▶ [Problem requirements]: Please retype the listing below exactly, from its opening line through the line where "pink cactus: 3 -> 4" appears.

▶ [Extracted information]:
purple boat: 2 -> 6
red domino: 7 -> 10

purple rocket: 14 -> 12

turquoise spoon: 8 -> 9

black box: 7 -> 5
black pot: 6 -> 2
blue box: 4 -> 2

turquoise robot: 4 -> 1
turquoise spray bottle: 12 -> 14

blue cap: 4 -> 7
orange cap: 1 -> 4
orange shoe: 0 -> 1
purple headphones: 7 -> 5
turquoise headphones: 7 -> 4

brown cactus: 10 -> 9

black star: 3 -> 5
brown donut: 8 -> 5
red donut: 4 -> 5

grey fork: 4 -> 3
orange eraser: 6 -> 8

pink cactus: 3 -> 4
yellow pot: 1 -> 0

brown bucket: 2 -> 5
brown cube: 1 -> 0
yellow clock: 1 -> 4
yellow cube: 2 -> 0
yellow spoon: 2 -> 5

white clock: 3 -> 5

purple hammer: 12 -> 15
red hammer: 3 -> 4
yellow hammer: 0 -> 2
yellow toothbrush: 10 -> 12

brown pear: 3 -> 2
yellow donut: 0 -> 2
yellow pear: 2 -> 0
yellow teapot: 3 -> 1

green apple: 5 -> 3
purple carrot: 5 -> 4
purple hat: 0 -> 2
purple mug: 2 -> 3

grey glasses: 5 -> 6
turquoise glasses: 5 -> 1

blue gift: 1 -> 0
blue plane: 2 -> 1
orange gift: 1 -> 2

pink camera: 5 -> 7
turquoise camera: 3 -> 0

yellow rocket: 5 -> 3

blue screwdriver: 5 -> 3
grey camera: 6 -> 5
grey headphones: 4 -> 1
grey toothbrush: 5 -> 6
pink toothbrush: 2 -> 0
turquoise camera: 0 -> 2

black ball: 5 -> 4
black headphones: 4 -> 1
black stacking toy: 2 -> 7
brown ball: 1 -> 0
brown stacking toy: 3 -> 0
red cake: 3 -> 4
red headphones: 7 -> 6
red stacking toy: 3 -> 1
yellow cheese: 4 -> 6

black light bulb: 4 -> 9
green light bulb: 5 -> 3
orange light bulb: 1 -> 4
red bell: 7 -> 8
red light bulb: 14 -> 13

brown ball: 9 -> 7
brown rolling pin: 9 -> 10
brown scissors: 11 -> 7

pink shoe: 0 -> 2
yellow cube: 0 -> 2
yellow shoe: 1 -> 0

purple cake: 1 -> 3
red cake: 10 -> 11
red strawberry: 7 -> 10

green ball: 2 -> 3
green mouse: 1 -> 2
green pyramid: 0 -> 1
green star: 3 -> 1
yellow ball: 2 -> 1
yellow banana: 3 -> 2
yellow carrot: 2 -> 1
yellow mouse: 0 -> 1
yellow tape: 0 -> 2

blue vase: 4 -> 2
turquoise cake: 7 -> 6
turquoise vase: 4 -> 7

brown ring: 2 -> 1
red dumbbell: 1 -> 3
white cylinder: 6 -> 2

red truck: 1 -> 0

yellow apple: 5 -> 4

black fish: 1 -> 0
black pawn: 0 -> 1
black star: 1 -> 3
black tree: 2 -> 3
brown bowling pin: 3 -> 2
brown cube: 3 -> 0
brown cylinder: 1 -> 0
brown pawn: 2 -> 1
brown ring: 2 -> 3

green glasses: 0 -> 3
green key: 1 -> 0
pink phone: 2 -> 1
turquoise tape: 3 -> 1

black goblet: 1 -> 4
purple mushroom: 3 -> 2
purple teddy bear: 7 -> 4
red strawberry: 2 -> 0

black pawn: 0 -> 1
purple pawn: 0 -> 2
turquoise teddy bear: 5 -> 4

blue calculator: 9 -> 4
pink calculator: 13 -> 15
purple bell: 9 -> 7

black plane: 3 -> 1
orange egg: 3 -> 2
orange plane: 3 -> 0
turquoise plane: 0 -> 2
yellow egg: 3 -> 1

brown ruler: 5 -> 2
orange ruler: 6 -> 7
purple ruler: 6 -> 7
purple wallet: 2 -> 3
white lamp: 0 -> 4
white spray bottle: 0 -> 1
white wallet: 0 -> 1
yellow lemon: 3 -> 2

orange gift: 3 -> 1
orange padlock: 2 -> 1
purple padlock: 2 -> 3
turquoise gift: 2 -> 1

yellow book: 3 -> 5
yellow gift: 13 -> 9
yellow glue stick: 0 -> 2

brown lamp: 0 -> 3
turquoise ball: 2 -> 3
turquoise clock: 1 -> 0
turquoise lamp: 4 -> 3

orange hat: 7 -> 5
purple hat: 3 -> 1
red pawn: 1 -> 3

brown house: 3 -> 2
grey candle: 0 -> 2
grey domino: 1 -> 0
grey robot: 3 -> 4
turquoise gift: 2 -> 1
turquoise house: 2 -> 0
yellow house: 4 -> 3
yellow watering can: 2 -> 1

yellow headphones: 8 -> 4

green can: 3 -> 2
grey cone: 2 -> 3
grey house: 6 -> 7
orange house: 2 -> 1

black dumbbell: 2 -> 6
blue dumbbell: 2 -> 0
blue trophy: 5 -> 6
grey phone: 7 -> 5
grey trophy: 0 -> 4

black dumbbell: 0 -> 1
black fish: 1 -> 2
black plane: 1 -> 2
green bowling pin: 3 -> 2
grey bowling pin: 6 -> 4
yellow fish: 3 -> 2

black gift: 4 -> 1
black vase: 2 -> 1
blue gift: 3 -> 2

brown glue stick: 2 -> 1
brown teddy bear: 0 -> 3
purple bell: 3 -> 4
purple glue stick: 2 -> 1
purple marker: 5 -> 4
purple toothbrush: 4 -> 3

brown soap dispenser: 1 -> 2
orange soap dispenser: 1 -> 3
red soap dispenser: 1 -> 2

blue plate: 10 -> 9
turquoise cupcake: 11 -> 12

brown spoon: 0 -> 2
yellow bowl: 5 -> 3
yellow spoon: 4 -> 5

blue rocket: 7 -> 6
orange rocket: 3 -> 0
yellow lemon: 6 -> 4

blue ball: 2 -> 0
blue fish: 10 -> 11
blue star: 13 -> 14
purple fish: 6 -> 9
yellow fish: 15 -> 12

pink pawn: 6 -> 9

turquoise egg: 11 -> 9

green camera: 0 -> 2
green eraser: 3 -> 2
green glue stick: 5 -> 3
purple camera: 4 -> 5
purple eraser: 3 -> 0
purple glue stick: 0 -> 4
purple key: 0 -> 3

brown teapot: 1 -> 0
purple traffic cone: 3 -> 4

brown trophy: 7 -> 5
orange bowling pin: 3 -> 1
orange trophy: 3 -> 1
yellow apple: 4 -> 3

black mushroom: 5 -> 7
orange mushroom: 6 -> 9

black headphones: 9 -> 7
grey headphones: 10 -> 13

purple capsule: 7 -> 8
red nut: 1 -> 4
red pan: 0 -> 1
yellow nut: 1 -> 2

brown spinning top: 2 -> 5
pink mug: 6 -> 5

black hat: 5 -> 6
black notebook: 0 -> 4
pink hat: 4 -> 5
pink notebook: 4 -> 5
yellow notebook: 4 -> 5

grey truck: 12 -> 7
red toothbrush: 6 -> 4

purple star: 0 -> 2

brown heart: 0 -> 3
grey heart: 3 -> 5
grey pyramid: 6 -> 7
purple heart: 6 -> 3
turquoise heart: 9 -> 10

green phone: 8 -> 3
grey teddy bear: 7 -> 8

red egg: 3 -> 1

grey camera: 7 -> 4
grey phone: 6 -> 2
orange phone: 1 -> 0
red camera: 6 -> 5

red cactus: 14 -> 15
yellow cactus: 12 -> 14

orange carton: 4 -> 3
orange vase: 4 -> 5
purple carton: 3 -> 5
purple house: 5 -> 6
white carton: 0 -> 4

▶ [Solution to this task]:
purple boat: 2 -> 6
red domino: 7 -> 10

purple rocket: 14 -> 12

turquoise spoon: 8 -> 9

black box: 7 -> 5
black pot: 6 -> 2
blue box: 4 -> 2

turquoise robot: 4 -> 1
turquoise spray bottle: 12 -> 14

blue cap: 4 -> 7
orange cap: 1 -> 4
orange shoe: 0 -> 1
purple headphones: 7 -> 5
turquoise headphones: 7 -> 4

brown cactus: 10 -> 9

black star: 3 -> 5
brown donut: 8 -> 5
red donut: 4 -> 5

grey fork: 4 -> 3
orange eraser: 6 -> 8

pink cactus: 3 -> 4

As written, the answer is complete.